### WORK TO BE COMPLETED
Could you print exactly the lines of the listing below, starting at the line that has "gone,Eimer [gelb],[167 119" and ending at the line that has "The grey_gibedekul moved", and only those lines?

### DATA SECTION
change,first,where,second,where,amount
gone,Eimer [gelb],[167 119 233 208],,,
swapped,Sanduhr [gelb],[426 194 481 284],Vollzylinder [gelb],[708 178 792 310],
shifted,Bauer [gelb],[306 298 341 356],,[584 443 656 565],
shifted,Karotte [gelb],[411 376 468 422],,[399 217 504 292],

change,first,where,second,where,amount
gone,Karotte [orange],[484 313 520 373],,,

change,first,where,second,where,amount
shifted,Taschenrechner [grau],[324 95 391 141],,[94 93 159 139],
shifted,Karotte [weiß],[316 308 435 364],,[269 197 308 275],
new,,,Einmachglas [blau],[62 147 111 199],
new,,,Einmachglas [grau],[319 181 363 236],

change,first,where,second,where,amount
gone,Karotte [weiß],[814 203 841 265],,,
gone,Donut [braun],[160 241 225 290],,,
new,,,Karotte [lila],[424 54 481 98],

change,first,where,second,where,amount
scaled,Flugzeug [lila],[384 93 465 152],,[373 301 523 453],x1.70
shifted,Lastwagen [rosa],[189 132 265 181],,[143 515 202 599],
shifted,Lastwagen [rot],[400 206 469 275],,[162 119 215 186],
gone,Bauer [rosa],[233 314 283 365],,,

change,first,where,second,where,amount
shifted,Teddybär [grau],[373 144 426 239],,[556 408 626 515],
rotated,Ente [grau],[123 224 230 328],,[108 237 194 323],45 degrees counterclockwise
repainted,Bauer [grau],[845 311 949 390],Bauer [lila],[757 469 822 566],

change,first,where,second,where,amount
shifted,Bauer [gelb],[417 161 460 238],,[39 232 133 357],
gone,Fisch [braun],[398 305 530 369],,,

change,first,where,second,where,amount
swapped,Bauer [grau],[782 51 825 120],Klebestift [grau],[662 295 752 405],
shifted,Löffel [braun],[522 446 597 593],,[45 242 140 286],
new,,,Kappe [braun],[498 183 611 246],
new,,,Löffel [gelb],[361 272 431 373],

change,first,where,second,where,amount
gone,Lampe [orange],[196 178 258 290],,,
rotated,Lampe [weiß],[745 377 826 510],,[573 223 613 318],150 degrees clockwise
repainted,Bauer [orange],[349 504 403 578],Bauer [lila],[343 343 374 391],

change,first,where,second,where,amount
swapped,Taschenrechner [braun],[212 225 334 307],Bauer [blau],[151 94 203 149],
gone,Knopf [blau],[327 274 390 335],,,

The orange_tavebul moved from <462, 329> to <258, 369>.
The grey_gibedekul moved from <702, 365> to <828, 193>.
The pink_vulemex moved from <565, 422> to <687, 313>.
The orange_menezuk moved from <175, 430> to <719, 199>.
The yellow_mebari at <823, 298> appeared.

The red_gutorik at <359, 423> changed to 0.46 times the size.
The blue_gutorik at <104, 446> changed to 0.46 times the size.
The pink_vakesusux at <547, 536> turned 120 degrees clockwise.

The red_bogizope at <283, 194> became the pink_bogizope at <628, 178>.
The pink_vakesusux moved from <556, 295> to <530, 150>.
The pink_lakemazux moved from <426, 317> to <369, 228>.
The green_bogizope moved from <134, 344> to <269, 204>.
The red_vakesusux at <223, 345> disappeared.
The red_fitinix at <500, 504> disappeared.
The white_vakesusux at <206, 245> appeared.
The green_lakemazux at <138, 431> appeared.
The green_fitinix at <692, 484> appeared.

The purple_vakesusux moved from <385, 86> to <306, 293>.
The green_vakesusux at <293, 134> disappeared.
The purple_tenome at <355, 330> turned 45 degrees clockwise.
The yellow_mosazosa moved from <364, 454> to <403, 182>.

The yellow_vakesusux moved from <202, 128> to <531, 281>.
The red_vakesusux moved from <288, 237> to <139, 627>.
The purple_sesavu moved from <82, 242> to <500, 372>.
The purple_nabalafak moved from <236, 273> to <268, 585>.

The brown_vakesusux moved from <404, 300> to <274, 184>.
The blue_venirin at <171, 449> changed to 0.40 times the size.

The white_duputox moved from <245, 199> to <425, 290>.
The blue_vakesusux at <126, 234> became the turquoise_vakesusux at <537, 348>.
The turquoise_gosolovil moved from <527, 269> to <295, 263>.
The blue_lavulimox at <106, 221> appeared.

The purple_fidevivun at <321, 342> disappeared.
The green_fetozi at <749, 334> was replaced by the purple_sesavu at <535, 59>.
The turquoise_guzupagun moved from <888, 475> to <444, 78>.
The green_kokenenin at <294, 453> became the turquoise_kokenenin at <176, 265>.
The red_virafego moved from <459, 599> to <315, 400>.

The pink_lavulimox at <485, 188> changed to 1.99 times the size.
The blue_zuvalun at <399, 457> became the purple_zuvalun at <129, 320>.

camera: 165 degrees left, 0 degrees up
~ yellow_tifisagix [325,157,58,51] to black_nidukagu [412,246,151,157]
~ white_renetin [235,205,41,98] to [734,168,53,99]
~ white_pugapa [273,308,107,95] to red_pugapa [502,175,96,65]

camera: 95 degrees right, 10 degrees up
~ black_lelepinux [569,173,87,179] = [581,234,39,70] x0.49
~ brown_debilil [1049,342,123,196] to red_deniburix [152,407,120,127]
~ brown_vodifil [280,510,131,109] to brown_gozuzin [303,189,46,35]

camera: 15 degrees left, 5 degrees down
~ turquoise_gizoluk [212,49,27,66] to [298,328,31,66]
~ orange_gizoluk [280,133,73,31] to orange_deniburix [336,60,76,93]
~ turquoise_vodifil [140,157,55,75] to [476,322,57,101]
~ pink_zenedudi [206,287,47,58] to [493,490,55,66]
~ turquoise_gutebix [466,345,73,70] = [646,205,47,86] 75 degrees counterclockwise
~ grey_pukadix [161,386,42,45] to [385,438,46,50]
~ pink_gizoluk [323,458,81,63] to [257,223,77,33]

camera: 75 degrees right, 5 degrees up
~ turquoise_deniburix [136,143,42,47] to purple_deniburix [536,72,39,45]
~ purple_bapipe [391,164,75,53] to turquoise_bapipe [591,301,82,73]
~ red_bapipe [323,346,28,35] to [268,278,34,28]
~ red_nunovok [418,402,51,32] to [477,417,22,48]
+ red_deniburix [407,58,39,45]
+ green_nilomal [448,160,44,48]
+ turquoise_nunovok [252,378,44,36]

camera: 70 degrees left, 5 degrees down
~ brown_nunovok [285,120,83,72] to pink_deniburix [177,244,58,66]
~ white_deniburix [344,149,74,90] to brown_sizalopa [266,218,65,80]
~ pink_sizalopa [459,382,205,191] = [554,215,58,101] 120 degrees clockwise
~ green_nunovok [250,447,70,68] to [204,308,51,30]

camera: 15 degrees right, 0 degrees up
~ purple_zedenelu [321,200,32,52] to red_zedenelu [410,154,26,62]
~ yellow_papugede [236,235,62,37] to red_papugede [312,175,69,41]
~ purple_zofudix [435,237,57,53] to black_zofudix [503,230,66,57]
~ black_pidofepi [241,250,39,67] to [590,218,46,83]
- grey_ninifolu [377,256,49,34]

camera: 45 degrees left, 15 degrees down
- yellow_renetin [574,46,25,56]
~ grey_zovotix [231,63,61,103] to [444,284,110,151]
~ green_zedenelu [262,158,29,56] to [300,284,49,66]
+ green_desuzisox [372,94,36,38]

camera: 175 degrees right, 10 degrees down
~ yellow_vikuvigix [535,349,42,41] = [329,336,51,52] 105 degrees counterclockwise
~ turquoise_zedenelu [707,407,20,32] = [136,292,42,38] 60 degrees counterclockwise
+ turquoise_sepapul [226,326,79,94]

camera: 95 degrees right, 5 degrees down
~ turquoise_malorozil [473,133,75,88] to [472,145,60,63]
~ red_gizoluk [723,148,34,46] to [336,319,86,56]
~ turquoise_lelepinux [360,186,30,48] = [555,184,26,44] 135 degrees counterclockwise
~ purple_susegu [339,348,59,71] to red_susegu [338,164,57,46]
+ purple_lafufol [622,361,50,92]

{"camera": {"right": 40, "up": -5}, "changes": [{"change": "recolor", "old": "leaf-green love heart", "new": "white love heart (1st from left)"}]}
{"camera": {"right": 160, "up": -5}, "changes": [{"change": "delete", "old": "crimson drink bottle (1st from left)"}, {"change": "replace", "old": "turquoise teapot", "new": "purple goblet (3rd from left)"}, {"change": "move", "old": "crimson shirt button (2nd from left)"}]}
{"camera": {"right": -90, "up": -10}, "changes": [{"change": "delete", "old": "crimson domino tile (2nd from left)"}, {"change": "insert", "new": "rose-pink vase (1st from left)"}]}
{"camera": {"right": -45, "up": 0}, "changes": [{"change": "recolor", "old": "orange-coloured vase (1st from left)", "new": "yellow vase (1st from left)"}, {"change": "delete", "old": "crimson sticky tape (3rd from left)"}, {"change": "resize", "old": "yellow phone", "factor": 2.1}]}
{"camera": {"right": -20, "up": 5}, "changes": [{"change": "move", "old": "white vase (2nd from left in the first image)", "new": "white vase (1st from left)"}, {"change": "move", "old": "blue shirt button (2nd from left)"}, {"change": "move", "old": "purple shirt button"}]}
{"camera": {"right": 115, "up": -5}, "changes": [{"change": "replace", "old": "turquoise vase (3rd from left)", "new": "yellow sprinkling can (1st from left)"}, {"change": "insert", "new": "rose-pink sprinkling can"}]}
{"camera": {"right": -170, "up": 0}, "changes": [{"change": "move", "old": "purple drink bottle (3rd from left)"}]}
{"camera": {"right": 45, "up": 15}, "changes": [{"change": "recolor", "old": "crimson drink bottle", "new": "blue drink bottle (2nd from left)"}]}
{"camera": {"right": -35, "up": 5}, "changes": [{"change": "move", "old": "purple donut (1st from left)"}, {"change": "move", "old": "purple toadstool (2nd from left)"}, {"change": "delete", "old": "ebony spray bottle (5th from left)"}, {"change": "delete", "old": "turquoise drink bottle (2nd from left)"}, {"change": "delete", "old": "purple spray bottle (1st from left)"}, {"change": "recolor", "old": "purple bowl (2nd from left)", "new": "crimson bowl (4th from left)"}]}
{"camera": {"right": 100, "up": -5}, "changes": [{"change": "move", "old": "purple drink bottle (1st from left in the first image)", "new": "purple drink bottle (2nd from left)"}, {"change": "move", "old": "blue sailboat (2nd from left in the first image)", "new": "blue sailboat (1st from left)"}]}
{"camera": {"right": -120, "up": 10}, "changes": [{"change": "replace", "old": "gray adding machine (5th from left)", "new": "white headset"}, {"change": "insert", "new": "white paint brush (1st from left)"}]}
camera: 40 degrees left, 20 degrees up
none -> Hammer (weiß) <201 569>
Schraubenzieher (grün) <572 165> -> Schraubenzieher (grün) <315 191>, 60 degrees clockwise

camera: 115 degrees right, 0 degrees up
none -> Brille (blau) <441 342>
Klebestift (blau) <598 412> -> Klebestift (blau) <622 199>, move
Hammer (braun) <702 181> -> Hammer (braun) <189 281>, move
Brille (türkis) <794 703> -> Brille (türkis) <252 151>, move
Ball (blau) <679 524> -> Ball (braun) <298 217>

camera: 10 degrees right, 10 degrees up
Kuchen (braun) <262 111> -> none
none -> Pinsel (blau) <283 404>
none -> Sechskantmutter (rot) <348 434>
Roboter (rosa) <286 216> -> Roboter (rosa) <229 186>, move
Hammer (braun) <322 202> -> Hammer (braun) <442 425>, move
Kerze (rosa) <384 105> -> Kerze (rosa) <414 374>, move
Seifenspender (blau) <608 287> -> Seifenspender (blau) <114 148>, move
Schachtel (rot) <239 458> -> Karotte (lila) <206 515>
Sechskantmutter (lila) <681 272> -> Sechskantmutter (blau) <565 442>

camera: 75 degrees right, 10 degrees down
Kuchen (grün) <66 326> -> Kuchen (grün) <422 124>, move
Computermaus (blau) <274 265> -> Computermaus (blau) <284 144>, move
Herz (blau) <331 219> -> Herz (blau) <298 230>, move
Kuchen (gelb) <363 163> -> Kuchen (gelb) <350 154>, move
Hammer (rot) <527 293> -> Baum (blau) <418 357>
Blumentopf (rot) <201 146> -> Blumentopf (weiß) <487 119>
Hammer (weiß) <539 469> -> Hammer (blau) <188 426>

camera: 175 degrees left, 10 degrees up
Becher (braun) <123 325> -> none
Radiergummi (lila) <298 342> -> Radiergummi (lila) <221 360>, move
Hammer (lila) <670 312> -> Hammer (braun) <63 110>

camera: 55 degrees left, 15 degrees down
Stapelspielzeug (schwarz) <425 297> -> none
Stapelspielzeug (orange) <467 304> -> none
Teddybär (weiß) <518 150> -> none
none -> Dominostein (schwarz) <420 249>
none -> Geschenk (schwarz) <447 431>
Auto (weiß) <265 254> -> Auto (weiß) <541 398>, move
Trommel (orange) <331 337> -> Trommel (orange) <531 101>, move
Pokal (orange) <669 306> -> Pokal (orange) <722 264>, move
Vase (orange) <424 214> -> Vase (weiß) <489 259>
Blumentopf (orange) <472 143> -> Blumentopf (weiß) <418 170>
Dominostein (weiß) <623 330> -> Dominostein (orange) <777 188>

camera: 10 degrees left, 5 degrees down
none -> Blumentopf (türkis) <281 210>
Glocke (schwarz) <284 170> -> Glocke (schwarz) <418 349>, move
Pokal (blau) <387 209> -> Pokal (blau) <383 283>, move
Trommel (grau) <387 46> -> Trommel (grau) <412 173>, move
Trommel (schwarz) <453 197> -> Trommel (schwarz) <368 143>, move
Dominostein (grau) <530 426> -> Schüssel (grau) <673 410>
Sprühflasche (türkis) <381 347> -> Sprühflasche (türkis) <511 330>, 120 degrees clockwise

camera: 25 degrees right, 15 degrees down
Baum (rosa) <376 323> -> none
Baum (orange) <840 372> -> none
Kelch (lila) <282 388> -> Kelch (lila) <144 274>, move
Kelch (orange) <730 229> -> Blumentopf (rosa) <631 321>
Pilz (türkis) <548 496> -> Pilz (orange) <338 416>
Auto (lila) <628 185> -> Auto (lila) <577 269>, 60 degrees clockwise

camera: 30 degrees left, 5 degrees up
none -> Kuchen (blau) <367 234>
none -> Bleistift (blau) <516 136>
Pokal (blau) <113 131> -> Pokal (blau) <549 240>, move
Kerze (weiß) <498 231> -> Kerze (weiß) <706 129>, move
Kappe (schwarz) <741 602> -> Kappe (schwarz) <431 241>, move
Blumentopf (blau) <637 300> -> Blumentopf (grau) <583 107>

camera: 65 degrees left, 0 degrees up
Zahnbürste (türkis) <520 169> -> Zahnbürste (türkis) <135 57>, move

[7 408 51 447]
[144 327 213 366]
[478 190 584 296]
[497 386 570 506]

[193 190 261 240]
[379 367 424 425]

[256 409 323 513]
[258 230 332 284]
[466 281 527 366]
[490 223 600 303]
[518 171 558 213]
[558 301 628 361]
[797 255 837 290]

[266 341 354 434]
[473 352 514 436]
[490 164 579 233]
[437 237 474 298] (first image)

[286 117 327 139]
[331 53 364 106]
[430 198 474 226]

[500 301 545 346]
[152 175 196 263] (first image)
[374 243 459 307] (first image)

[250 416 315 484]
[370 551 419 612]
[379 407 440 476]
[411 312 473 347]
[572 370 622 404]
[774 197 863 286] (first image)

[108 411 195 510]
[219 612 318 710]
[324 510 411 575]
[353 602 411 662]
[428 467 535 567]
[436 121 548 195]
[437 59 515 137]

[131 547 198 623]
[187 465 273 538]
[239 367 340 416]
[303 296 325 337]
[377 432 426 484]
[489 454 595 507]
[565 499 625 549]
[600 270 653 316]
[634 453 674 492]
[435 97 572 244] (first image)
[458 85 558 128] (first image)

### RESULT OF THIS EXERCISE
gone,Eimer [gelb],[167 119 233 208],,,
swapped,Sanduhr [gelb],[426 194 481 284],Vollzylinder [gelb],[708 178 792 310],
shifted,Bauer [gelb],[306 298 341 356],,[584 443 656 565],
shifted,Karotte [gelb],[411 376 468 422],,[399 217 504 292],

change,first,where,second,where,amount
gone,Karotte [orange],[484 313 520 373],,,

change,first,where,second,where,amount
shifted,Taschenrechner [grau],[324 95 391 141],,[94 93 159 139],
shifted,Karotte [weiß],[316 308 435 364],,[269 197 308 275],
new,,,Einmachglas [blau],[62 147 111 199],
new,,,Einmachglas [grau],[319 181 363 236],

change,first,where,second,where,amount
gone,Karotte [weiß],[814 203 841 265],,,
gone,Donut [braun],[160 241 225 290],,,
new,,,Karotte [lila],[424 54 481 98],

change,first,where,second,where,amount
scaled,Flugzeug [lila],[384 93 465 152],,[373 301 523 453],x1.70
shifted,Lastwagen [rosa],[189 132 265 181],,[143 515 202 599],
shifted,Lastwagen [rot],[400 206 469 275],,[162 119 215 186],
gone,Bauer [rosa],[233 314 283 365],,,

change,first,where,second,where,amount
shifted,Teddybär [grau],[373 144 426 239],,[556 408 626 515],
rotated,Ente [grau],[123 224 230 328],,[108 237 194 323],45 degrees counterclockwise
repainted,Bauer [grau],[845 311 949 390],Bauer [lila],[757 469 822 566],

change,first,where,second,where,amount
shifted,Bauer [gelb],[417 161 460 238],,[39 232 133 357],
gone,Fisch [braun],[398 305 530 369],,,

change,first,where,second,where,amount
swapped,Bauer [grau],[782 51 825 120],Klebestift [grau],[662 295 752 405],
shifted,Löffel [braun],[522 446 597 593],,[45 242 140 286],
new,,,Kappe [braun],[498 183 611 246],
new,,,Löffel [gelb],[361 272 431 373],

change,first,where,second,where,amount
gone,Lampe [orange],[196 178 258 290],,,
rotated,Lampe [weiß],[745 377 826 510],,[573 223 613 318],150 degrees clockwise
repainted,Bauer [orange],[349 504 403 578],Bauer [lila],[343 343 374 391],

change,first,where,second,where,amount
swapped,Taschenrechner [braun],[212 225 334 307],Bauer [blau],[151 94 203 149],
gone,Knopf [blau],[327 274 390 335],,,

The orange_tavebul moved from <462, 329> to <258, 369>.
The grey_gibedekul moved from <702, 365> to <828, 193>.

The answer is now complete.